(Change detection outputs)
==*==

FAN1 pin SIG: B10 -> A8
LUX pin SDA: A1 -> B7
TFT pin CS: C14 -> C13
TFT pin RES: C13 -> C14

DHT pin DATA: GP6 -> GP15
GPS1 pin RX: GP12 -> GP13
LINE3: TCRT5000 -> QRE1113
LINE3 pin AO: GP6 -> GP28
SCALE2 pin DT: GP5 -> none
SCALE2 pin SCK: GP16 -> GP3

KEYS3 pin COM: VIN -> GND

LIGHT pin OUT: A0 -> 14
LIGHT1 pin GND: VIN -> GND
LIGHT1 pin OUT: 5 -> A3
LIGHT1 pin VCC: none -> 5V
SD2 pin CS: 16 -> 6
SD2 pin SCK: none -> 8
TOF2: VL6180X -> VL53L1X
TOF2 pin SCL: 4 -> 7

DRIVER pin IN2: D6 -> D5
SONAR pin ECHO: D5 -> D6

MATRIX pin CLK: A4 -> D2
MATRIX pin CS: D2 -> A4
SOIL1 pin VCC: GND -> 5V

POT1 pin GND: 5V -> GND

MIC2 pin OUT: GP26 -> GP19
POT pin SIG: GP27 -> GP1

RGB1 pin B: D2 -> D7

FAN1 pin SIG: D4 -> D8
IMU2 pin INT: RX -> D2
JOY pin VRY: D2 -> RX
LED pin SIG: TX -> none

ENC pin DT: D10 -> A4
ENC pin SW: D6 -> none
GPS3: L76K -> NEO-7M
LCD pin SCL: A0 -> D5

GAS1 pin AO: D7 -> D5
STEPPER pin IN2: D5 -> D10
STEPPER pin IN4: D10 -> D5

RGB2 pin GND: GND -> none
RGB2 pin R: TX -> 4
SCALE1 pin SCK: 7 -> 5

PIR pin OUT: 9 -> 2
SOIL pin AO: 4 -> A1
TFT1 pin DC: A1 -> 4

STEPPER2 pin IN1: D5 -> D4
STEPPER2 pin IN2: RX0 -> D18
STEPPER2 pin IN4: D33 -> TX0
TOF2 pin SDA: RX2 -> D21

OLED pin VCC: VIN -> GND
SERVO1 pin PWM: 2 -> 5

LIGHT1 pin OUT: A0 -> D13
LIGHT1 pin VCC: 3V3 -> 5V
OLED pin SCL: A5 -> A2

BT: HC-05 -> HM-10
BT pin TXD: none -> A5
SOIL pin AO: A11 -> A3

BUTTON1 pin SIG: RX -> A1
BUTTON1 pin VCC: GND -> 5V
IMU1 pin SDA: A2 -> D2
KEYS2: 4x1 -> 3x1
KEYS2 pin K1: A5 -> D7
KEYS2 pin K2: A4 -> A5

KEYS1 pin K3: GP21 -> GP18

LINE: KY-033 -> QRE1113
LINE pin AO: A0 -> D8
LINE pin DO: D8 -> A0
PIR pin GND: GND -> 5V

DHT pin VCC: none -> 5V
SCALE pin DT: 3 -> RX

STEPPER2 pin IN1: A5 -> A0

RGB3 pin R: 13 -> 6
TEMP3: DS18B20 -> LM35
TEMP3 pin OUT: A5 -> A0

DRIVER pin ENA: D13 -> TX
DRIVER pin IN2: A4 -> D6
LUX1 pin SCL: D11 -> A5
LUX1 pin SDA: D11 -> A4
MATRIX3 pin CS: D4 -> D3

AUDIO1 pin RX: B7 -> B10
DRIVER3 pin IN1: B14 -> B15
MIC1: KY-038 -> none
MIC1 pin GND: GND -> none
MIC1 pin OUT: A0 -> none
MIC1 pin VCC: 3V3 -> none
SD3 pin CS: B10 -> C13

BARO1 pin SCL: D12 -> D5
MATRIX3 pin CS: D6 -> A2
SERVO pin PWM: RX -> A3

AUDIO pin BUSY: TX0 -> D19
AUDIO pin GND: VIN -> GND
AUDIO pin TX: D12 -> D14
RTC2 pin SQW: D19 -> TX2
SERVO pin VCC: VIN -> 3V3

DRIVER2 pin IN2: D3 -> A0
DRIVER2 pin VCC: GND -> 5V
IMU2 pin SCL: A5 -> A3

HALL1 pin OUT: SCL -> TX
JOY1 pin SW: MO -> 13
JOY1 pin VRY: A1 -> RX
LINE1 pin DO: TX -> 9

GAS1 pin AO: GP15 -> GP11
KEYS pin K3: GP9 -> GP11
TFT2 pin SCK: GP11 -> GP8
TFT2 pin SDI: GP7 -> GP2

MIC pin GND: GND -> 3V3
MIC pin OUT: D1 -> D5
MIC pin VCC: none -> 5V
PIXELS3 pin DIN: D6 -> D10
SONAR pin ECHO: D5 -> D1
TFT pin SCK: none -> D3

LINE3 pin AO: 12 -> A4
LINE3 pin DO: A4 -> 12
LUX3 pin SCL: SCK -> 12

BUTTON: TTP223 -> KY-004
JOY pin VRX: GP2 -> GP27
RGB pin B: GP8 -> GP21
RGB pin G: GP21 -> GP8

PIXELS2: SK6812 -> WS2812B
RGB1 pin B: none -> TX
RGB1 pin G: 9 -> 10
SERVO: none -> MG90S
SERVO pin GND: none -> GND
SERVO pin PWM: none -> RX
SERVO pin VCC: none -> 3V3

==*==

ASSIGNMENT: Set down the entries verbatim, leaving none out.

TASK ANSWER:
FAN1 pin SIG: B10 -> A8
LUX pin SDA: A1 -> B7
TFT pin CS: C14 -> C13
TFT pin RES: C13 -> C14

DHT pin DATA: GP6 -> GP15
GPS1 pin RX: GP12 -> GP13
LINE3: TCRT5000 -> QRE1113
LINE3 pin AO: GP6 -> GP28
SCALE2 pin DT: GP5 -> none
SCALE2 pin SCK: GP16 -> GP3

KEYS3 pin COM: VIN -> GND

LIGHT pin OUT: A0 -> 14
LIGHT1 pin GND: VIN -> GND
LIGHT1 pin OUT: 5 -> A3
LIGHT1 pin VCC: none -> 5V
SD2 pin CS: 16 -> 6
SD2 pin SCK: none -> 8
TOF2: VL6180X -> VL53L1X
TOF2 pin SCL: 4 -> 7

DRIVER pin IN2: D6 -> D5
SONAR pin ECHO: D5 -> D6

MATRIX pin CLK: A4 -> D2
MATRIX pin CS: D2 -> A4
SOIL1 pin VCC: GND -> 5V

POT1 pin GND: 5V -> GND

MIC2 pin OUT: GP26 -> GP19
POT pin SIG: GP27 -> GP1

RGB1 pin B: D2 -> D7

FAN1 pin SIG: D4 -> D8
IMU2 pin INT: RX -> D2
JOY pin VRY: D2 -> RX
LED pin SIG: TX -> none

ENC pin DT: D10 -> A4
ENC pin SW: D6 -> none
GPS3: L76K -> NEO-7M
LCD pin SCL: A0 -> D5

GAS1 pin AO: D7 -> D5
STEPPER pin IN2: D5 -> D10
STEPPER pin IN4: D10 -> D5

RGB2 pin GND: GND -> none
RGB2 pin R: TX -> 4
SCALE1 pin SCK: 7 -> 5

PIR pin OUT: 9 -> 2
SOIL pin AO: 4 -> A1
TFT1 pin DC: A1 -> 4

STEPPER2 pin IN1: D5 -> D4
STEPPER2 pin IN2: RX0 -> D18
STEPPER2 pin IN4: D33 -> TX0
TOF2 pin SDA: RX2 -> D21

OLED pin VCC: VIN -> GND
SERVO1 pin PWM: 2 -> 5

LIGHT1 pin OUT: A0 -> D13
LIGHT1 pin VCC: 3V3 -> 5V
OLED pin SCL: A5 -> A2

BT: HC-05 -> HM-10
BT pin TXD: none -> A5
SOIL pin AO: A11 -> A3

BUTTON1 pin SIG: RX -> A1
BUTTON1 pin VCC: GND -> 5V
IMU1 pin SDA: A2 -> D2
KEYS2: 4x1 -> 3x1
KEYS2 pin K1: A5 -> D7
KEYS2 pin K2: A4 -> A5

KEYS1 pin K3: GP21 -> GP18

LINE: KY-033 -> QRE1113
LINE pin AO: A0 -> D8
LINE pin DO: D8 -> A0
PIR pin GND: GND -> 5V

DHT pin VCC: none -> 5V
SCALE pin DT: 3 -> RX

STEPPER2 pin IN1: A5 -> A0

RGB3 pin R: 13 -> 6
TEMP3: DS18B20 -> LM35
TEMP3 pin OUT: A5 -> A0

DRIVER pin ENA: D13 -> TX
DRIVER pin IN2: A4 -> D6
LUX1 pin SCL: D11 -> A5
LUX1 pin SDA: D11 -> A4
MATRIX3 pin CS: D4 -> D3

AUDIO1 pin RX: B7 -> B10
DRIVER3 pin IN1: B14 -> B15
MIC1: KY-038 -> none
MIC1 pin GND: GND -> none
MIC1 pin OUT: A0 -> none
MIC1 pin VCC: 3V3 -> none
SD3 pin CS: B10 -> C13

BARO1 pin SCL: D12 -> D5
MATRIX3 pin CS: D6 -> A2
SERVO pin PWM: RX -> A3

AUDIO pin BUSY: TX0 -> D19
AUDIO pin GND: VIN -> GND
AUDIO pin TX: D12 -> D14
RTC2 pin SQW: D19 -> TX2
SERVO pin VCC: VIN -> 3V3

DRIVER2 pin IN2: D3 -> A0
DRIVER2 pin VCC: GND -> 5V
IMU2 pin SCL: A5 -> A3

HALL1 pin OUT: SCL -> TX
JOY1 pin SW: MO -> 13
JOY1 pin VRY: A1 -> RX
LINE1 pin DO: TX -> 9

GAS1 pin AO: GP15 -> GP11
KEYS pin K3: GP9 -> GP11
TFT2 pin SCK: GP11 -> GP8
TFT2 pin SDI: GP7 -> GP2

MIC pin GND: GND -> 3V3
MIC pin OUT: D1 -> D5
MIC pin VCC: none -> 5V
PIXELS3 pin DIN: D6 -> D10
SONAR pin ECHO: D5 -> D1
TFT pin SCK: none -> D3

LINE3 pin AO: 12 -> A4
LINE3 pin DO: A4 -> 12
LUX3 pin SCL: SCK -> 12

BUTTON: TTP223 -> KY-004
JOY pin VRX: GP2 -> GP27
RGB pin B: GP8 -> GP21
RGB pin G: GP21 -> GP8

PIXELS2: SK6812 -> WS2812B
RGB1 pin B: none -> TX
RGB1 pin G: 9 -> 10
SERVO: none -> MG90S
SERVO pin GND: none -> GND
SERVO pin PWM: none -> RX
SERVO pin VCC: none -> 3V3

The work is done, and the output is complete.